Records contained in a dataset

--*--

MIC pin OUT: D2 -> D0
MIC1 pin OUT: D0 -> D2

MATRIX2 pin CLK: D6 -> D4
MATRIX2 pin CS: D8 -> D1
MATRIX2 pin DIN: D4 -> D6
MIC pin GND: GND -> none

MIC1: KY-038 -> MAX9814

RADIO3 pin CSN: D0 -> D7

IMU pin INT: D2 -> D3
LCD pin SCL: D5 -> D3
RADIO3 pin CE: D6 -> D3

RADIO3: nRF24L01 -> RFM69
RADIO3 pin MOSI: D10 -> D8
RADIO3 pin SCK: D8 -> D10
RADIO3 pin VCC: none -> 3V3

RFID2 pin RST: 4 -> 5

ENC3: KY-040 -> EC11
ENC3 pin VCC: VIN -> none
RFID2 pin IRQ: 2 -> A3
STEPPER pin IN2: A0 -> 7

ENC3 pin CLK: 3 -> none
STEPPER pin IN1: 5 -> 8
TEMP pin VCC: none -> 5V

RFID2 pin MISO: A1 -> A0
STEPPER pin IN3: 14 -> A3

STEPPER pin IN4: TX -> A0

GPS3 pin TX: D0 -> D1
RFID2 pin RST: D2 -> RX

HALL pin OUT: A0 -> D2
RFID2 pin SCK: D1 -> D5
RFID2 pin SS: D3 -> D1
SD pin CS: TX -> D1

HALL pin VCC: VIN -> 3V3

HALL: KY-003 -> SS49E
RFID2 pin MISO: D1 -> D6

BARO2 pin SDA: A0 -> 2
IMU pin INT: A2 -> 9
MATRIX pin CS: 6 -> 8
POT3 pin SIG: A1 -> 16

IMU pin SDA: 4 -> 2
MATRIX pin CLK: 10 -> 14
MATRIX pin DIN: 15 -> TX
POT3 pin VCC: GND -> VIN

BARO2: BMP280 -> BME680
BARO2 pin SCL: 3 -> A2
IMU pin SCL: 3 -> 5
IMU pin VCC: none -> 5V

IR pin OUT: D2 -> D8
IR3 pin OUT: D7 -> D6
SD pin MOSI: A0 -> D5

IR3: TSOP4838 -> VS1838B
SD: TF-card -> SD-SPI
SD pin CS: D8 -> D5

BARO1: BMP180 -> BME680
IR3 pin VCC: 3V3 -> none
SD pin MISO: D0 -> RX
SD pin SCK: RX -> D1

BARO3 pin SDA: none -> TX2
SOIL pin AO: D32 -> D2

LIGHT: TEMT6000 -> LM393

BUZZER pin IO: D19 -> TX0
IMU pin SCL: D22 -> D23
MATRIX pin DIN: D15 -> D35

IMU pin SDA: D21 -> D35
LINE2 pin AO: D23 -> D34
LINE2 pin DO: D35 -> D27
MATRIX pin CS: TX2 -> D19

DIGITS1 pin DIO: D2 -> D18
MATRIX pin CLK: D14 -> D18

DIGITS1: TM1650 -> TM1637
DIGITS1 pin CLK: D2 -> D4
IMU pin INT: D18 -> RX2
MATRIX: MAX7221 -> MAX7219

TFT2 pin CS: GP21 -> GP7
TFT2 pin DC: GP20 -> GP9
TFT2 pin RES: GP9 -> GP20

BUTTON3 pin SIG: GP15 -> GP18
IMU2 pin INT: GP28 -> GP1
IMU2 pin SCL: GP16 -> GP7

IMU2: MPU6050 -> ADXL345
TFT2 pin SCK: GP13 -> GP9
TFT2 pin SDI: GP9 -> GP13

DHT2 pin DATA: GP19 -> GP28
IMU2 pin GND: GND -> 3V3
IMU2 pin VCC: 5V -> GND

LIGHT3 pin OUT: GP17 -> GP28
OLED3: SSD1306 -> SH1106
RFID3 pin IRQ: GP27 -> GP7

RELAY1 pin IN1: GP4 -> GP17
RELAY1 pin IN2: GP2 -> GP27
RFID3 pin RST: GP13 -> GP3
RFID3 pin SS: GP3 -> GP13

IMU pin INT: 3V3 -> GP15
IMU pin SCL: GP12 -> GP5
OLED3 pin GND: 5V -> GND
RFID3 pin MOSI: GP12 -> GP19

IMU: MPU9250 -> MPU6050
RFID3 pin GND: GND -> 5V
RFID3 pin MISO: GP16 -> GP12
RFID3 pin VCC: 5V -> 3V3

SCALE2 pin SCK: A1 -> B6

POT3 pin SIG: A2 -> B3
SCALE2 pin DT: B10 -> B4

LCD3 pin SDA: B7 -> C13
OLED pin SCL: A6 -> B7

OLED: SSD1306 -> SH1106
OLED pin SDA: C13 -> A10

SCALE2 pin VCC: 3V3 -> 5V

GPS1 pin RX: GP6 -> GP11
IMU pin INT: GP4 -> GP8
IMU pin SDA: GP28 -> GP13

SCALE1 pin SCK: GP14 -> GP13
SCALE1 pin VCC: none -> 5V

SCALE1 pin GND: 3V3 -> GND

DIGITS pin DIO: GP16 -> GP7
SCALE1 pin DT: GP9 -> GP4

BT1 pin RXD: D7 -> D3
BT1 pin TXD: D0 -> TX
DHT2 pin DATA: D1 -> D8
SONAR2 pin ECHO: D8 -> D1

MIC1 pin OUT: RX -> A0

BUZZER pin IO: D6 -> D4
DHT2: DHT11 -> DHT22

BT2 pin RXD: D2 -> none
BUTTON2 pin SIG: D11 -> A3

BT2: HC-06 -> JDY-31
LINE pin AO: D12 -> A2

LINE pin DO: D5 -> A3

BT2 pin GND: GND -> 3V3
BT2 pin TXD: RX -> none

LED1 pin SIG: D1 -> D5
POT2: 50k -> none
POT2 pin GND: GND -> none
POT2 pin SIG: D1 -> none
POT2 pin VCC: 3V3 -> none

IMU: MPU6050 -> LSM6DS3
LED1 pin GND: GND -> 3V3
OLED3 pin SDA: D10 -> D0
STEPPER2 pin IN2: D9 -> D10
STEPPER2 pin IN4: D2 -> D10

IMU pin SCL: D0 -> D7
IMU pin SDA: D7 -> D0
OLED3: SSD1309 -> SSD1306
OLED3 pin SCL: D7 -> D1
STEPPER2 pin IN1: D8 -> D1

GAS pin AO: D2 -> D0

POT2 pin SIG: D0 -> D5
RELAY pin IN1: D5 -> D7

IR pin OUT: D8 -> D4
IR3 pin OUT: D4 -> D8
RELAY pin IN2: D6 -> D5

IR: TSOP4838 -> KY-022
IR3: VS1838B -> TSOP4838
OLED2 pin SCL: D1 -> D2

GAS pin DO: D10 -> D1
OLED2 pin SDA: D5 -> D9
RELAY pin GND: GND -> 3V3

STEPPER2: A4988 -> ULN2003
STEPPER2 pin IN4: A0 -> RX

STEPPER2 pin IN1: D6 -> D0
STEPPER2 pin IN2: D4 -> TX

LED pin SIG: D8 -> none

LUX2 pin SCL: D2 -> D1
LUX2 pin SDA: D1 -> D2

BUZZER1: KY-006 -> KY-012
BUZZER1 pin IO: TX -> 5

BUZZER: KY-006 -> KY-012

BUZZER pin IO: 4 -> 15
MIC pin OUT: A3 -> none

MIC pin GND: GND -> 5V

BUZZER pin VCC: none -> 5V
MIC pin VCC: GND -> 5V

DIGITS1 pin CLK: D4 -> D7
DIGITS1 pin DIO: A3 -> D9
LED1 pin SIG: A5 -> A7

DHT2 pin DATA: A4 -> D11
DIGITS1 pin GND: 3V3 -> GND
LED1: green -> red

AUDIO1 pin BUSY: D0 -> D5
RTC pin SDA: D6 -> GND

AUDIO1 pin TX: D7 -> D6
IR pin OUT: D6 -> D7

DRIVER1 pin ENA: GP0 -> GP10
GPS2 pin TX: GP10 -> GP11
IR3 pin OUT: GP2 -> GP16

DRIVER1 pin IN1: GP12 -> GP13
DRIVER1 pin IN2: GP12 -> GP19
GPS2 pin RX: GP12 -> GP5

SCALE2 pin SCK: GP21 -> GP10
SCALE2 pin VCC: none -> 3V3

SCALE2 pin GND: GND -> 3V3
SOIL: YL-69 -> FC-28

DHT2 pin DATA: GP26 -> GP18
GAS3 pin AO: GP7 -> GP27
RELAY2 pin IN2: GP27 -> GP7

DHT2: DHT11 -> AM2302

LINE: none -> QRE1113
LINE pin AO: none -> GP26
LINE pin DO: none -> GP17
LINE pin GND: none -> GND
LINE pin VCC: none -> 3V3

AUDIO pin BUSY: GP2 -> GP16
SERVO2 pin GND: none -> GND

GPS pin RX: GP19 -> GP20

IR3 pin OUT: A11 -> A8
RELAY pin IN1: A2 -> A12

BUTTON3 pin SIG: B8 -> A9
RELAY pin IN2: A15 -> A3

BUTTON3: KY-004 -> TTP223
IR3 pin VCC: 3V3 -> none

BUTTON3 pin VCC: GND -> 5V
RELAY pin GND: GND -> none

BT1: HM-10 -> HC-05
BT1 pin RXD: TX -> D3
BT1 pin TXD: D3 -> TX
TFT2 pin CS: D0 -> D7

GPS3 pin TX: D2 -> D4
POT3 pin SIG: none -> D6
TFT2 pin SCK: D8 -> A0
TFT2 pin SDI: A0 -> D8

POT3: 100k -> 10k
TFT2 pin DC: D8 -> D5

--*--

Reproduce the lines above, beginning at the line with "MATRIX pin DIN: D15 -> D35" and stopping after the line with "TFT2 pin SDI: GP9 -> GP13", exactly as they are.

MATRIX pin DIN: D15 -> D35

IMU pin SDA: D21 -> D35
LINE2 pin AO: D23 -> D34
LINE2 pin DO: D35 -> D27
MATRIX pin CS: TX2 -> D19

DIGITS1 pin DIO: D2 -> D18
MATRIX pin CLK: D14 -> D18

DIGITS1: TM1650 -> TM1637
DIGITS1 pin CLK: D2 -> D4
IMU pin INT: D18 -> RX2
MATRIX: MAX7221 -> MAX7219

TFT2 pin CS: GP21 -> GP7
TFT2 pin DC: GP20 -> GP9
TFT2 pin RES: GP9 -> GP20

BUTTON3 pin SIG: GP15 -> GP18
IMU2 pin INT: GP28 -> GP1
IMU2 pin SCL: GP16 -> GP7

IMU2: MPU6050 -> ADXL345
TFT2 pin SCK: GP13 -> GP9
TFT2 pin SDI: GP9 -> GP13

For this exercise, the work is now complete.